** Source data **
________________________________________

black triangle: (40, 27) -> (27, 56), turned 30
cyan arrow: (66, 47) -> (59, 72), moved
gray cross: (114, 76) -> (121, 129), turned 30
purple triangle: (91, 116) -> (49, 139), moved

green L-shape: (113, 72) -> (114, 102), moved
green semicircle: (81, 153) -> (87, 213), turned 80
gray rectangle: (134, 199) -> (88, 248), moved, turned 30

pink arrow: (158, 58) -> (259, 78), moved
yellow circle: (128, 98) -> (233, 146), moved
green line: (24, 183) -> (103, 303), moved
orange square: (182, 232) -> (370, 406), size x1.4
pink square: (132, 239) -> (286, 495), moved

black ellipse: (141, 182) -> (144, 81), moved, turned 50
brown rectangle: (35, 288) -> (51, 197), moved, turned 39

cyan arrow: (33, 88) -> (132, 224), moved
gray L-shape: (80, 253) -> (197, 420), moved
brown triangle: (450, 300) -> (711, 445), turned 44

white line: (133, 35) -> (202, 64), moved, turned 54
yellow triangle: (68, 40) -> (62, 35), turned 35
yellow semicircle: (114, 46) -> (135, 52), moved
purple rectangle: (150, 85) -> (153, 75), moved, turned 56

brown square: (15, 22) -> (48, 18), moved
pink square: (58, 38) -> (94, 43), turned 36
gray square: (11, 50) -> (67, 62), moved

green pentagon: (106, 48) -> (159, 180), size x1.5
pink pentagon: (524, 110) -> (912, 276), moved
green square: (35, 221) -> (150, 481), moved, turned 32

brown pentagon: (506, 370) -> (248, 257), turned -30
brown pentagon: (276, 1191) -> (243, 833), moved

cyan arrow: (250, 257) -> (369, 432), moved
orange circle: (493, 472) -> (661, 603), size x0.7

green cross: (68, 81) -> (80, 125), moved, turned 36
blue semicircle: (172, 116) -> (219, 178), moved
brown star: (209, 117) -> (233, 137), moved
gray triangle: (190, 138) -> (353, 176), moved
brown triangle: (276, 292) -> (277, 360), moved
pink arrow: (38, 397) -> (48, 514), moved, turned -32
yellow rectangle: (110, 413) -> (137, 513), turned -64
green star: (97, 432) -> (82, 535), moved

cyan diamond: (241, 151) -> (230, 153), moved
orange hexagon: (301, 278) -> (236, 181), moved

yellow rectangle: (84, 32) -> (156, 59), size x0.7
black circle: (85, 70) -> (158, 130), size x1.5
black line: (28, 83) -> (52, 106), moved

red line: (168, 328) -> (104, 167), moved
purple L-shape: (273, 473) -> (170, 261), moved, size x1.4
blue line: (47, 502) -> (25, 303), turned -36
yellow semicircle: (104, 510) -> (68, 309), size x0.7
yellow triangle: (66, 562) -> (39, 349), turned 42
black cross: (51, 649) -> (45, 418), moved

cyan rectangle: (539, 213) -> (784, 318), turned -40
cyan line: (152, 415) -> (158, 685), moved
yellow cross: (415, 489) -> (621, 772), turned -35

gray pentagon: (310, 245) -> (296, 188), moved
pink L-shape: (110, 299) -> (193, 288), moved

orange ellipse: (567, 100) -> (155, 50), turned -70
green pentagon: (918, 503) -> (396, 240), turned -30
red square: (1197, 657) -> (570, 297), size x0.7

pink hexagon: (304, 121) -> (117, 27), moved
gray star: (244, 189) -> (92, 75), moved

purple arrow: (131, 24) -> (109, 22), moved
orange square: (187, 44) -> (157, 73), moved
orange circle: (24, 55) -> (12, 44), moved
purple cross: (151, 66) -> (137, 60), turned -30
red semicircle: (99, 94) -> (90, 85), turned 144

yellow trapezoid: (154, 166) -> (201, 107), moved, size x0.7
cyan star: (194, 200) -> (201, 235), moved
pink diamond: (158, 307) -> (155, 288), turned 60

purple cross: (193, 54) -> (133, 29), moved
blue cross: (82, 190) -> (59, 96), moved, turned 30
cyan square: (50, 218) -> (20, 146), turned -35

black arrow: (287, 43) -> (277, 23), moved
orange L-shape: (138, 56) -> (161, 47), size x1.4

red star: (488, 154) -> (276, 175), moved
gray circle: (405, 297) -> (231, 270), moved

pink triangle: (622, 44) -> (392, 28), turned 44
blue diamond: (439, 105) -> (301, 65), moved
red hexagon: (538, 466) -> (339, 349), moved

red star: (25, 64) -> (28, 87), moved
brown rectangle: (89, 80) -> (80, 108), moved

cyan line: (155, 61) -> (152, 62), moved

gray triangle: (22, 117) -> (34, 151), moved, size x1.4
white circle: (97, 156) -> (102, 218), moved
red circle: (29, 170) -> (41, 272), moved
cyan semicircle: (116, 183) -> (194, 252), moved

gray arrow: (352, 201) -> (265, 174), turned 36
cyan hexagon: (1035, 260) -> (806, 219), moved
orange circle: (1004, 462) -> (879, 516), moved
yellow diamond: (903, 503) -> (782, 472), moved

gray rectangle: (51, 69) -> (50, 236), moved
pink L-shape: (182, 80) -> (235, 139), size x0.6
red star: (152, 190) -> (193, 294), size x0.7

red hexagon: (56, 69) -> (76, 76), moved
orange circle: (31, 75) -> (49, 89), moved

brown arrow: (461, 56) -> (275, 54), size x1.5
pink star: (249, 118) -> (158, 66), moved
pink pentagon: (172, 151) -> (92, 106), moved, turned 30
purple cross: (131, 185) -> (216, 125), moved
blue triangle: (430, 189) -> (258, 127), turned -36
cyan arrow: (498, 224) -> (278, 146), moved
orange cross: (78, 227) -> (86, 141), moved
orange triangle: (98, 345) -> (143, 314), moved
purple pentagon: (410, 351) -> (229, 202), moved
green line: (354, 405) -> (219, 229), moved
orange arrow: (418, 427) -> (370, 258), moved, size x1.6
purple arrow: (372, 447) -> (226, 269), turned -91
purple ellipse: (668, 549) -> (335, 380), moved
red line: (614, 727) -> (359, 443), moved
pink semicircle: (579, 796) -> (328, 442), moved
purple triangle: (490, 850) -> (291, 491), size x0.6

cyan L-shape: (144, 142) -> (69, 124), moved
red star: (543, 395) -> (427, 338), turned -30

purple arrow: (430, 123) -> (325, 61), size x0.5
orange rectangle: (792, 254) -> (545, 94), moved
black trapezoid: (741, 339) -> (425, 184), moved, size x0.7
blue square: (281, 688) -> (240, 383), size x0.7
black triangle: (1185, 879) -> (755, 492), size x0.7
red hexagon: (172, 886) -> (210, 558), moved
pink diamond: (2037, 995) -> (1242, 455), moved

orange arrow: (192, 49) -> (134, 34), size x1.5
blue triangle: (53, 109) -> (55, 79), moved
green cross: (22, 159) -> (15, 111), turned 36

________________________________________

** INSTRUCTIONS FOR THE TASK **
Output each line of the data exactly as it stands above.

** WRITTEN SOLUTION **
black triangle: (40, 27) -> (27, 56), turned 30
cyan arrow: (66, 47) -> (59, 72), moved
gray cross: (114, 76) -> (121, 129), turned 30
purple triangle: (91, 116) -> (49, 139), moved

green L-shape: (113, 72) -> (114, 102), moved
green semicircle: (81, 153) -> (87, 213), turned 80
gray rectangle: (134, 199) -> (88, 248), moved, turned 30

pink arrow: (158, 58) -> (259, 78), moved
yellow circle: (128, 98) -> (233, 146), moved
green line: (24, 183) -> (103, 303), moved
orange square: (182, 232) -> (370, 406), size x1.4
pink square: (132, 239) -> (286, 495), moved

black ellipse: (141, 182) -> (144, 81), moved, turned 50
brown rectangle: (35, 288) -> (51, 197), moved, turned 39

cyan arrow: (33, 88) -> (132, 224), moved
gray L-shape: (80, 253) -> (197, 420), moved
brown triangle: (450, 300) -> (711, 445), turned 44

white line: (133, 35) -> (202, 64), moved, turned 54
yellow triangle: (68, 40) -> (62, 35), turned 35
yellow semicircle: (114, 46) -> (135, 52), moved
purple rectangle: (150, 85) -> (153, 75), moved, turned 56

brown square: (15, 22) -> (48, 18), moved
pink square: (58, 38) -> (94, 43), turned 36
gray square: (11, 50) -> (67, 62), moved

green pentagon: (106, 48) -> (159, 180), size x1.5
pink pentagon: (524, 110) -> (912, 276), moved
green square: (35, 221) -> (150, 481), moved, turned 32

brown pentagon: (506, 370) -> (248, 257), turned -30
brown pentagon: (276, 1191) -> (243, 833), moved

cyan arrow: (250, 257) -> (369, 432), moved
orange circle: (493, 472) -> (661, 603), size x0.7

green cross: (68, 81) -> (80, 125), moved, turned 36
blue semicircle: (172, 116) -> (219, 178), moved
brown star: (209, 117) -> (233, 137), moved
gray triangle: (190, 138) -> (353, 176), moved
brown triangle: (276, 292) -> (277, 360), moved
pink arrow: (38, 397) -> (48, 514), moved, turned -32
yellow rectangle: (110, 413) -> (137, 513), turned -64
green star: (97, 432) -> (82, 535), moved

cyan diamond: (241, 151) -> (230, 153), moved
orange hexagon: (301, 278) -> (236, 181), moved

yellow rectangle: (84, 32) -> (156, 59), size x0.7
black circle: (85, 70) -> (158, 130), size x1.5
black line: (28, 83) -> (52, 106), moved

red line: (168, 328) -> (104, 167), moved
purple L-shape: (273, 473) -> (170, 261), moved, size x1.4
blue line: (47, 502) -> (25, 303), turned -36
yellow semicircle: (104, 510) -> (68, 309), size x0.7
yellow triangle: (66, 562) -> (39, 349), turned 42
black cross: (51, 649) -> (45, 418), moved

cyan rectangle: (539, 213) -> (784, 318), turned -40
cyan line: (152, 415) -> (158, 685), moved
yellow cross: (415, 489) -> (621, 772), turned -35

gray pentagon: (310, 245) -> (296, 188), moved
pink L-shape: (110, 299) -> (193, 288), moved

orange ellipse: (567, 100) -> (155, 50), turned -70
green pentagon: (918, 503) -> (396, 240), turned -30
red square: (1197, 657) -> (570, 297), size x0.7

pink hexagon: (304, 121) -> (117, 27), moved
gray star: (244, 189) -> (92, 75), moved

purple arrow: (131, 24) -> (109, 22), moved
orange square: (187, 44) -> (157, 73), moved
orange circle: (24, 55) -> (12, 44), moved
purple cross: (151, 66) -> (137, 60), turned -30
red semicircle: (99, 94) -> (90, 85), turned 144

yellow trapezoid: (154, 166) -> (201, 107), moved, size x0.7
cyan star: (194, 200) -> (201, 235), moved
pink diamond: (158, 307) -> (155, 288), turned 60

purple cross: (193, 54) -> (133, 29), moved
blue cross: (82, 190) -> (59, 96), moved, turned 30
cyan square: (50, 218) -> (20, 146), turned -35

black arrow: (287, 43) -> (277, 23), moved
orange L-shape: (138, 56) -> (161, 47), size x1.4

red star: (488, 154) -> (276, 175), moved
gray circle: (405, 297) -> (231, 270), moved

pink triangle: (622, 44) -> (392, 28), turned 44
blue diamond: (439, 105) -> (301, 65), moved
red hexagon: (538, 466) -> (339, 349), moved

red star: (25, 64) -> (28, 87), moved
brown rectangle: (89, 80) -> (80, 108), moved

cyan line: (155, 61) -> (152, 62), moved

gray triangle: (22, 117) -> (34, 151), moved, size x1.4
white circle: (97, 156) -> (102, 218), moved
red circle: (29, 170) -> (41, 272), moved
cyan semicircle: (116, 183) -> (194, 252), moved

gray arrow: (352, 201) -> (265, 174), turned 36
cyan hexagon: (1035, 260) -> (806, 219), moved
orange circle: (1004, 462) -> (879, 516), moved
yellow diamond: (903, 503) -> (782, 472), moved

gray rectangle: (51, 69) -> (50, 236), moved
pink L-shape: (182, 80) -> (235, 139), size x0.6
red star: (152, 190) -> (193, 294), size x0.7

red hexagon: (56, 69) -> (76, 76), moved
orange circle: (31, 75) -> (49, 89), moved

brown arrow: (461, 56) -> (275, 54), size x1.5
pink star: (249, 118) -> (158, 66), moved
pink pentagon: (172, 151) -> (92, 106), moved, turned 30
purple cross: (131, 185) -> (216, 125), moved
blue triangle: (430, 189) -> (258, 127), turned -36
cyan arrow: (498, 224) -> (278, 146), moved
orange cross: (78, 227) -> (86, 141), moved
orange triangle: (98, 345) -> (143, 314), moved
purple pentagon: (410, 351) -> (229, 202), moved
green line: (354, 405) -> (219, 229), moved
orange arrow: (418, 427) -> (370, 258), moved, size x1.6
purple arrow: (372, 447) -> (226, 269), turned -91
purple ellipse: (668, 549) -> (335, 380), moved
red line: (614, 727) -> (359, 443), moved
pink semicircle: (579, 796) -> (328, 442), moved
purple triangle: (490, 850) -> (291, 491), size x0.6

cyan L-shape: (144, 142) -> (69, 124), moved
red star: (543, 395) -> (427, 338), turned -30

purple arrow: (430, 123) -> (325, 61), size x0.5
orange rectangle: (792, 254) -> (545, 94), moved
black trapezoid: (741, 339) -> (425, 184), moved, size x0.7
blue square: (281, 688) -> (240, 383), size x0.7
black triangle: (1185, 879) -> (755, 492), size x0.7
red hexagon: (172, 886) -> (210, 558), moved
pink diamond: (2037, 995) -> (1242, 455), moved

orange arrow: (192, 49) -> (134, 34), size x1.5
blue triangle: (53, 109) -> (55, 79), moved
green cross: (22, 159) -> (15, 111), turned 36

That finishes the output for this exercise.